- [Data listing]:
++++++++++++++++++++

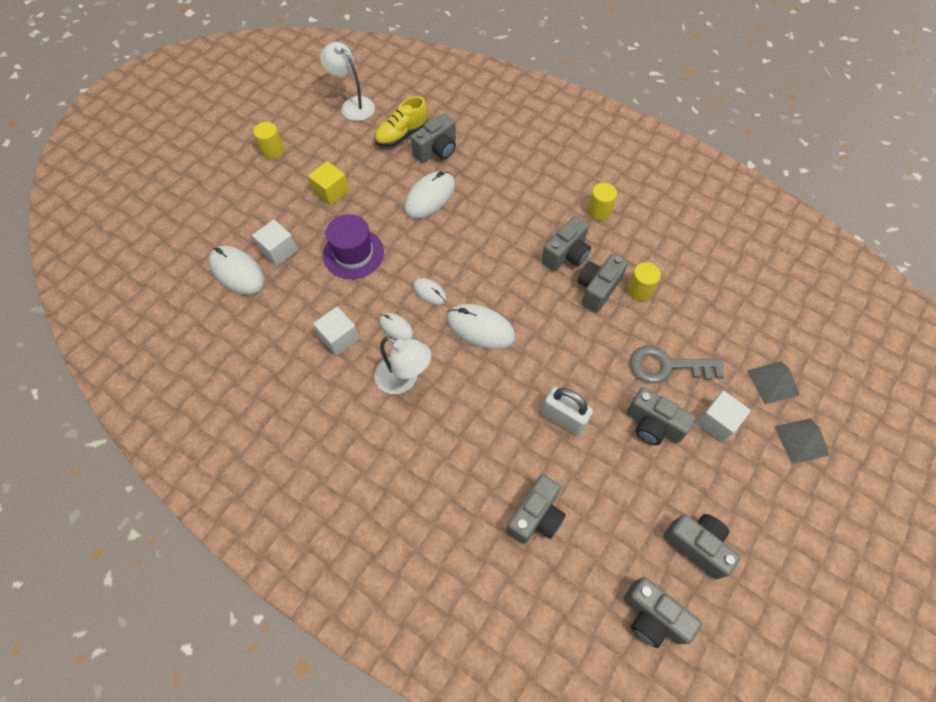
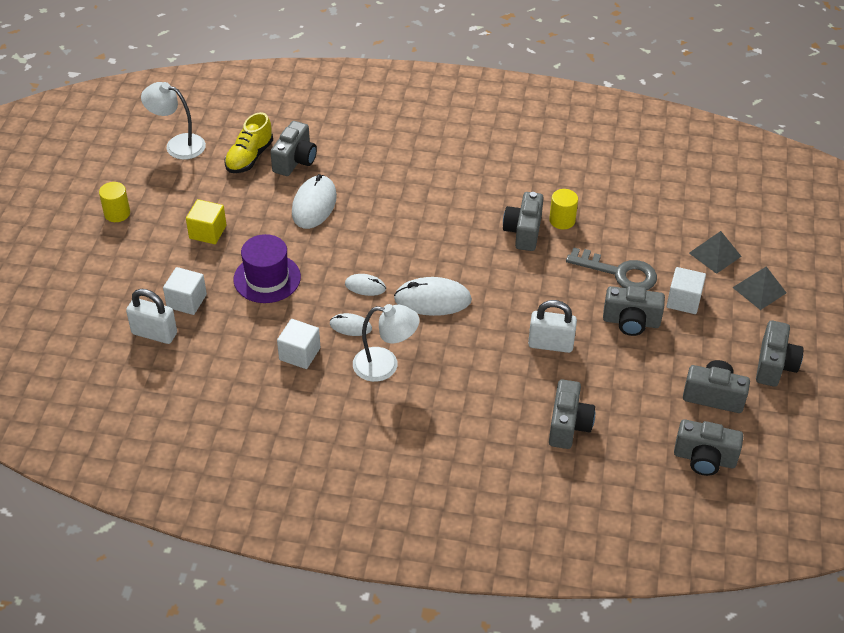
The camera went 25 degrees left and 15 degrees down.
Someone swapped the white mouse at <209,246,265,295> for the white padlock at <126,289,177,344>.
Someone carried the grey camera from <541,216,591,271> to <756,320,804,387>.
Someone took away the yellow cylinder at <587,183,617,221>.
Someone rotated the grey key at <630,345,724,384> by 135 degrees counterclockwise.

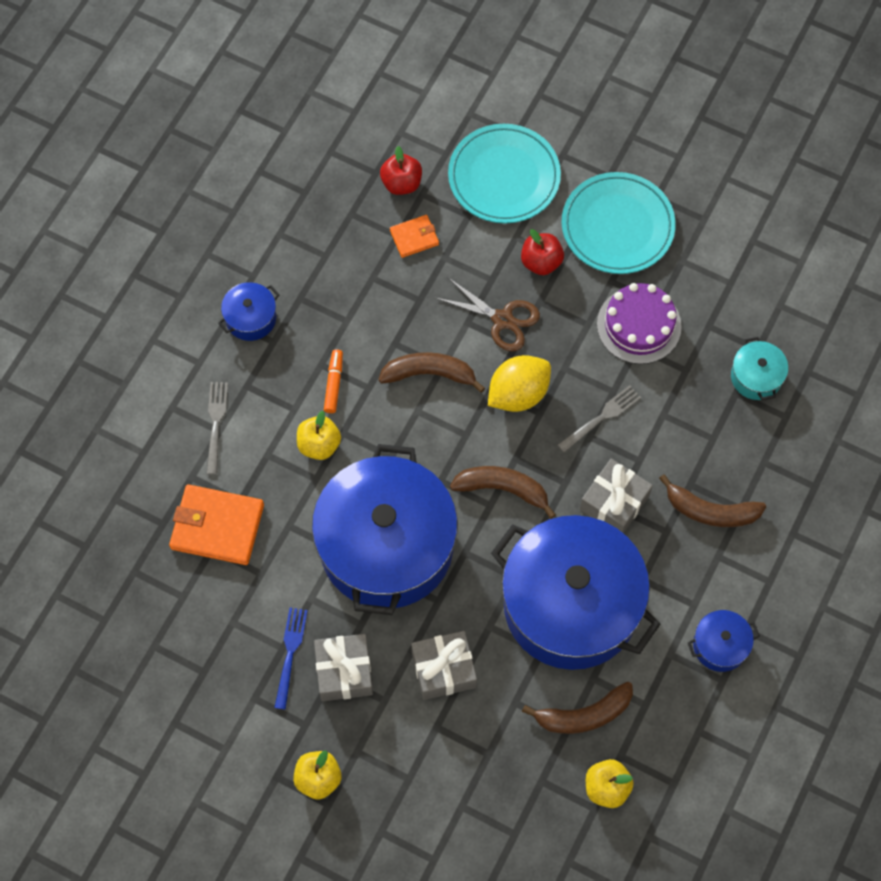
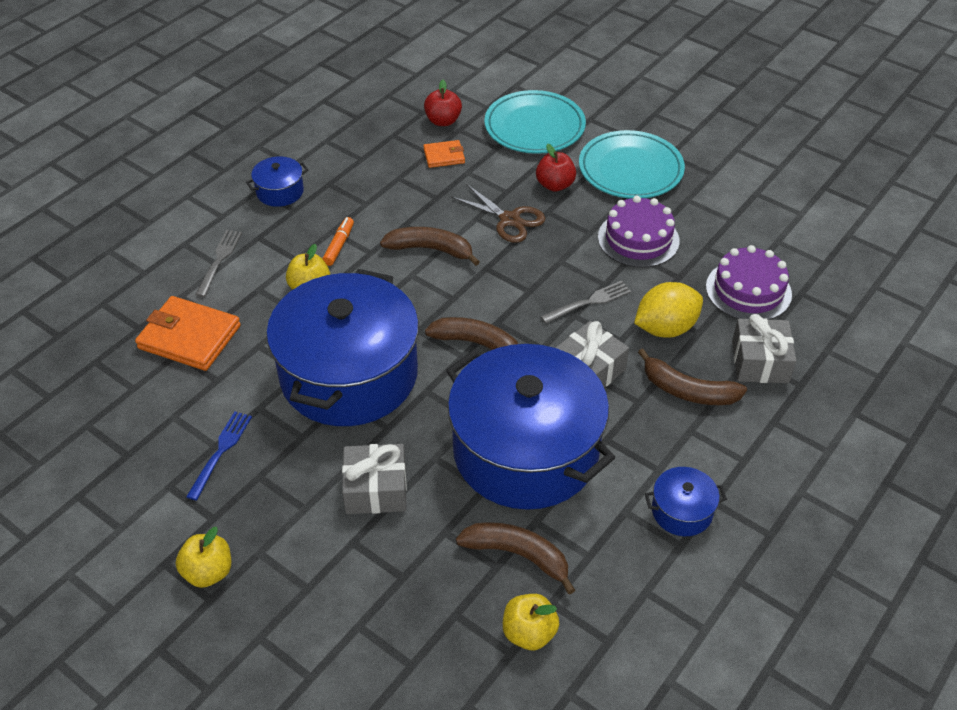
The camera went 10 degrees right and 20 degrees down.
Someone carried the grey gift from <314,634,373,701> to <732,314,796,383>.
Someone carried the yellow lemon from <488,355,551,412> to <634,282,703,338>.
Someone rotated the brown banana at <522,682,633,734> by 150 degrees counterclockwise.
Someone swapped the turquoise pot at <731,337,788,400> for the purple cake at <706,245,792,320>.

++++++++++++++++++++

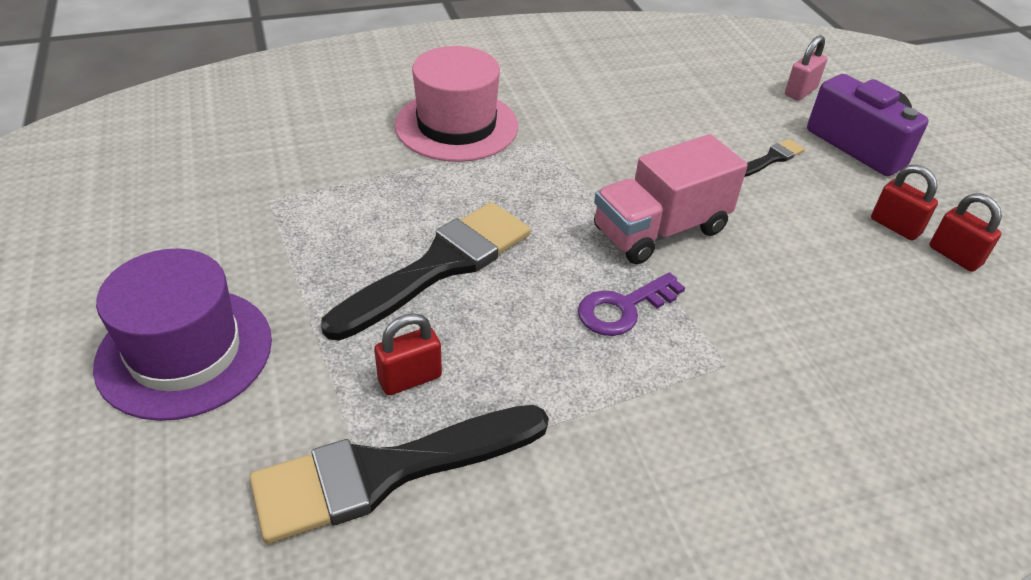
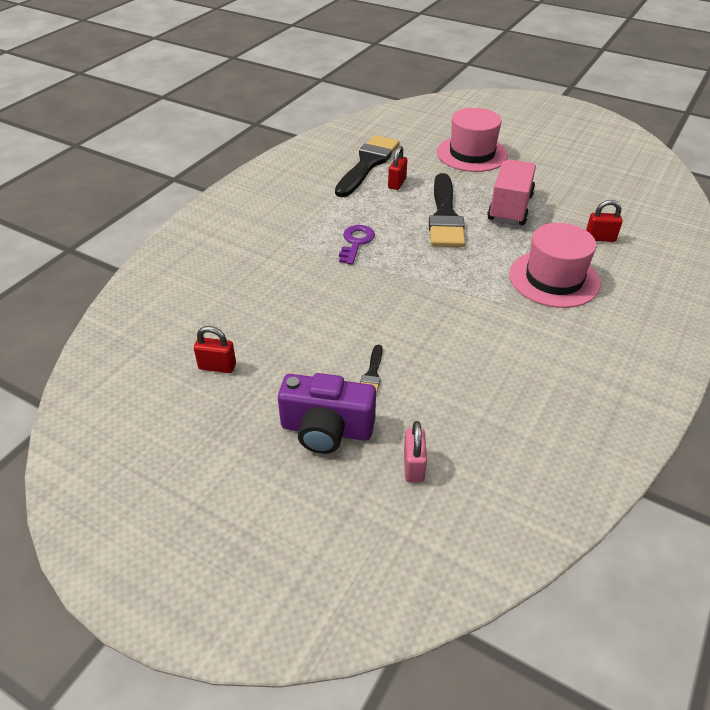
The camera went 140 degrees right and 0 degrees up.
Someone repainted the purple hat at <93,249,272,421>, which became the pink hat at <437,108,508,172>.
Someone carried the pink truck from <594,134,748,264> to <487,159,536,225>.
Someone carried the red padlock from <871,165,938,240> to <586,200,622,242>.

++++++++++++++++++++

Retype exactly the lines of the data above that fall between the line with "The camera went 25" and the line with "Someone took away", inclusive, and add nothing.

The camera went 25 degrees left and 15 degrees down.
Someone swapped the white mouse at <209,246,265,295> for the white padlock at <126,289,177,344>.
Someone carried the grey camera from <541,216,591,271> to <756,320,804,387>.
Someone took away the yellow cylinder at <587,183,617,221>.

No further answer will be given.